* **Exercise input**:

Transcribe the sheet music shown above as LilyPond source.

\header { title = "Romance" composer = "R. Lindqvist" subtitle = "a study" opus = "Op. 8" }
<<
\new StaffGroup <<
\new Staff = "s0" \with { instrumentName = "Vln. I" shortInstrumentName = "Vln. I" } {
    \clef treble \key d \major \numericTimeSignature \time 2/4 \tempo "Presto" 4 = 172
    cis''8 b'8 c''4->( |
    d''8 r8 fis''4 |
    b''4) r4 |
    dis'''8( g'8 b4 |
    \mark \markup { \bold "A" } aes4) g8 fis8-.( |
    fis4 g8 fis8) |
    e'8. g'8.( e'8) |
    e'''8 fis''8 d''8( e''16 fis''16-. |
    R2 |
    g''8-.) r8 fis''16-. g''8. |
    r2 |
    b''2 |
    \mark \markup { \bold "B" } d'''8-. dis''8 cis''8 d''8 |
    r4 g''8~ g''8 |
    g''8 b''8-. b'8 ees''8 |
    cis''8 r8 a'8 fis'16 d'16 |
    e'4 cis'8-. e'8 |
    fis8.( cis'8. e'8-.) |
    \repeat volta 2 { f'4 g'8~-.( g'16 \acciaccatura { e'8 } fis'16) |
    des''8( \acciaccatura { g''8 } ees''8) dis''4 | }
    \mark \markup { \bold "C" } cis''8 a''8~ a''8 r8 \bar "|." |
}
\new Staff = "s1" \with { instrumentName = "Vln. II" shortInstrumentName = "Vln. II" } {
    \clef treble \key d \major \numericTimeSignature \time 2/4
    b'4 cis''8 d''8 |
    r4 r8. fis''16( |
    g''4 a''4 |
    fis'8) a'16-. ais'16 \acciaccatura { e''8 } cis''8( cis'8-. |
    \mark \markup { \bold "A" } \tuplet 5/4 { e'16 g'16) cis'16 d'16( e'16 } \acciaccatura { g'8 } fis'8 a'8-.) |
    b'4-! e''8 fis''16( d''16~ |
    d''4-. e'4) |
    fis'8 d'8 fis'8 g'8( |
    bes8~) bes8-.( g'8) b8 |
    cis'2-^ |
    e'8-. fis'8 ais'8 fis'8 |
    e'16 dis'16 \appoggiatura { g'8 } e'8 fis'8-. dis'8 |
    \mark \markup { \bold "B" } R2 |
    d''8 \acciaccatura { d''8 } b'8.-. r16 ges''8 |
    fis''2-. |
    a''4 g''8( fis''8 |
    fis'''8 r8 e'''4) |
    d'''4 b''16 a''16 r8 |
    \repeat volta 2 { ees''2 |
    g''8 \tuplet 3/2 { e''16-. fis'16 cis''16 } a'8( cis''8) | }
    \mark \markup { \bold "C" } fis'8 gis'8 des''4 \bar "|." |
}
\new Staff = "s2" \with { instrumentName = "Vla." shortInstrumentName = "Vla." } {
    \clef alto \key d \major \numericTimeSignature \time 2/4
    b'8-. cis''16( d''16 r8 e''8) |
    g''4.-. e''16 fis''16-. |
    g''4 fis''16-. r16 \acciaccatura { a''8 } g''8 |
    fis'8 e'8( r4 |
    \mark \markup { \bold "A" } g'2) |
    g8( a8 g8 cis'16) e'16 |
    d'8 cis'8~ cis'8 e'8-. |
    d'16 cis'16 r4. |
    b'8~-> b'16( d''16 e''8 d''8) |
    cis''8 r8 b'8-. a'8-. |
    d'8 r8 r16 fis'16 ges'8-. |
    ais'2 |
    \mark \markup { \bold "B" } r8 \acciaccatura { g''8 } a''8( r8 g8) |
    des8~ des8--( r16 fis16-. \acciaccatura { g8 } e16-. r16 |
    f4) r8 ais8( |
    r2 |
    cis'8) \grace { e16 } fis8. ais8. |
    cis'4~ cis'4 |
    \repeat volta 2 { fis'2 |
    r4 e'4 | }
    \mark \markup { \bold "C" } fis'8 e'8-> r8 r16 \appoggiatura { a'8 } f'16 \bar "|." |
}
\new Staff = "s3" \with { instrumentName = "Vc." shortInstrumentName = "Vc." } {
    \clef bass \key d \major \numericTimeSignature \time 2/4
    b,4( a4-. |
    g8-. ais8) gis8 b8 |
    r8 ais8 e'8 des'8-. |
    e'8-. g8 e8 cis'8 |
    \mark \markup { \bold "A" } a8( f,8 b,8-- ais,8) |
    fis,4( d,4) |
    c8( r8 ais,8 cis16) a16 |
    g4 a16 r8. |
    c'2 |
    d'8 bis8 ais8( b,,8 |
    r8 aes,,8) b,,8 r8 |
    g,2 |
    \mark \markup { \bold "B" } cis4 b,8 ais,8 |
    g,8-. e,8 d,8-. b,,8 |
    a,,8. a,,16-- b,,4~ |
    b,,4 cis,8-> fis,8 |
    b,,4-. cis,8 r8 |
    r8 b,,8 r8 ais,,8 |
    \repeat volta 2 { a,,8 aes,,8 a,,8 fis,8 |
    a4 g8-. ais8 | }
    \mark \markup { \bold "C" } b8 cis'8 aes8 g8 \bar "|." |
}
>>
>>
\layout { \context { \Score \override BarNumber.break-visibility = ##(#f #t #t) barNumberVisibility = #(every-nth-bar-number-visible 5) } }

* **Exercise task**:
List each line of the material above that contains the string "major", matching case exactly.

* **Answer to the problem**:
    \clef treble \key d \major \numericTimeSignature \time 2/4 \tempo "Presto" 4 = 172
    \clef treble \key d \major \numericTimeSignature \time 2/4
    \clef alto \key d \major \numericTimeSignature \time 2/4
    \clef bass \key d \major \numericTimeSignature \time 2/4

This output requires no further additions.